Task brief » If a line below holds the word "cutting", count it; then say how many such lines there are and nothing else.

Scene edit records:
══════════
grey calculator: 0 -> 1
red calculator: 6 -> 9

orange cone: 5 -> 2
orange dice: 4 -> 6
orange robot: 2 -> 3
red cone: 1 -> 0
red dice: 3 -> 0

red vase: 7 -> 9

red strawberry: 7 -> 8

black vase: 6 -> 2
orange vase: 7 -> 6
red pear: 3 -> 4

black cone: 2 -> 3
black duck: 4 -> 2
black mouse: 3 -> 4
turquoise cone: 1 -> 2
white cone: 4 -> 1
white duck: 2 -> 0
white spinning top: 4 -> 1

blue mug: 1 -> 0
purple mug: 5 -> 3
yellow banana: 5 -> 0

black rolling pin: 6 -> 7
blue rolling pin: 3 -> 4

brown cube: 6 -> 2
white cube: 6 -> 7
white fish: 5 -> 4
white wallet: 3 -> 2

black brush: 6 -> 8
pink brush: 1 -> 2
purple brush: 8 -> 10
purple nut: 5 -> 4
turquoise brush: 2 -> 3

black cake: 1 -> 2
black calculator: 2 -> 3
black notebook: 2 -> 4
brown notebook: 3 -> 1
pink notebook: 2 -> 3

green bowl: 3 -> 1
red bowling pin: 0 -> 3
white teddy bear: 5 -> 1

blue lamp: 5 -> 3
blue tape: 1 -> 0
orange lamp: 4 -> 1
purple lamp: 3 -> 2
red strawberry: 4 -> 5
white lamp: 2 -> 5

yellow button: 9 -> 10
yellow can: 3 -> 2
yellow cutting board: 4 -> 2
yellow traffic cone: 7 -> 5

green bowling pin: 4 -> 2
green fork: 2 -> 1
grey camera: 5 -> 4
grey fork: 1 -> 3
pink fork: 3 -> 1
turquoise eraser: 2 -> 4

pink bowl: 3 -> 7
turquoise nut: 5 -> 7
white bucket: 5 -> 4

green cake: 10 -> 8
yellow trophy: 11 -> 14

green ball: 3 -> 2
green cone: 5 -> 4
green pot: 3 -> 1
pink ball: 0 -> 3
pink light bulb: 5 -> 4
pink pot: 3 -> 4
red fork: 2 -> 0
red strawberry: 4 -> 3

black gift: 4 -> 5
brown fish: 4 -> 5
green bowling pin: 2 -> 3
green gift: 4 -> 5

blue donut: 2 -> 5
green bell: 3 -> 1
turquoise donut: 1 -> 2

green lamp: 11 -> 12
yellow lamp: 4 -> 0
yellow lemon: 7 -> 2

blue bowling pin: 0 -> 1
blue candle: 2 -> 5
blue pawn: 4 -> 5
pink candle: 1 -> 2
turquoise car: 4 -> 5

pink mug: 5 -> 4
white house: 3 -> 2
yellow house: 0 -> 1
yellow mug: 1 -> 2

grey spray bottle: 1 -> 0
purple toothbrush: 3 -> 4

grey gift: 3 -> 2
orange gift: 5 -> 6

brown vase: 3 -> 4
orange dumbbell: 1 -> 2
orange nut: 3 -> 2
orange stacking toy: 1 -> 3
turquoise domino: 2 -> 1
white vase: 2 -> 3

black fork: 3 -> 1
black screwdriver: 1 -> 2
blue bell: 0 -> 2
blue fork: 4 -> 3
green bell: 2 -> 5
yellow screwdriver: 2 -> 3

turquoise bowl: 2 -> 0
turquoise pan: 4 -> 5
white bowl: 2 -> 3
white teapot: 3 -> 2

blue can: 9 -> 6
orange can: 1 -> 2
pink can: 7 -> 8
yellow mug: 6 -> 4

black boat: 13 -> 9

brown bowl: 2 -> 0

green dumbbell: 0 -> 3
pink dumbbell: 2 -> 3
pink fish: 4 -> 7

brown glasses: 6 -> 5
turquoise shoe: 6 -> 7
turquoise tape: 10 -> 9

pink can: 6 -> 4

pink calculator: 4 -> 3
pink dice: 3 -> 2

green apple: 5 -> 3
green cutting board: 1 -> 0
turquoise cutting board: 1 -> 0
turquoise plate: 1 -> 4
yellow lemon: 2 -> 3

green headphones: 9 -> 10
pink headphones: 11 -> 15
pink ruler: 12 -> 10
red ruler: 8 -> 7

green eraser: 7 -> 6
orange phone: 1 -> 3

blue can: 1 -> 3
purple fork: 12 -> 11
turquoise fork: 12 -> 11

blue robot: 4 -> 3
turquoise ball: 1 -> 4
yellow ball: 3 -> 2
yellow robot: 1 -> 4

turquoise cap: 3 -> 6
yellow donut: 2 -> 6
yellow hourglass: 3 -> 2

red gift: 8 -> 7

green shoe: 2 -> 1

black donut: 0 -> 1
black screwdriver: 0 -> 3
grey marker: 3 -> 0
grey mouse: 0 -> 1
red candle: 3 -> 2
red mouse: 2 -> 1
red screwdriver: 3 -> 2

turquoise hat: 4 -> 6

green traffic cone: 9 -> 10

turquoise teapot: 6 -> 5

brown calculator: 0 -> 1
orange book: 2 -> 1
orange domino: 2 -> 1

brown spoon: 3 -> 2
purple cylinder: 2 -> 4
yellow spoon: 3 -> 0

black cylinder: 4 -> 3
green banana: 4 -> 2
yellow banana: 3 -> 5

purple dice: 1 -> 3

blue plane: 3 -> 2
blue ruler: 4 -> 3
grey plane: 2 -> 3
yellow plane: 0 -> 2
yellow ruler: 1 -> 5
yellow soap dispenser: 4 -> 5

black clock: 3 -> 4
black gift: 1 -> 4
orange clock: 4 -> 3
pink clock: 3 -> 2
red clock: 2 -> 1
══════════
Response area » 3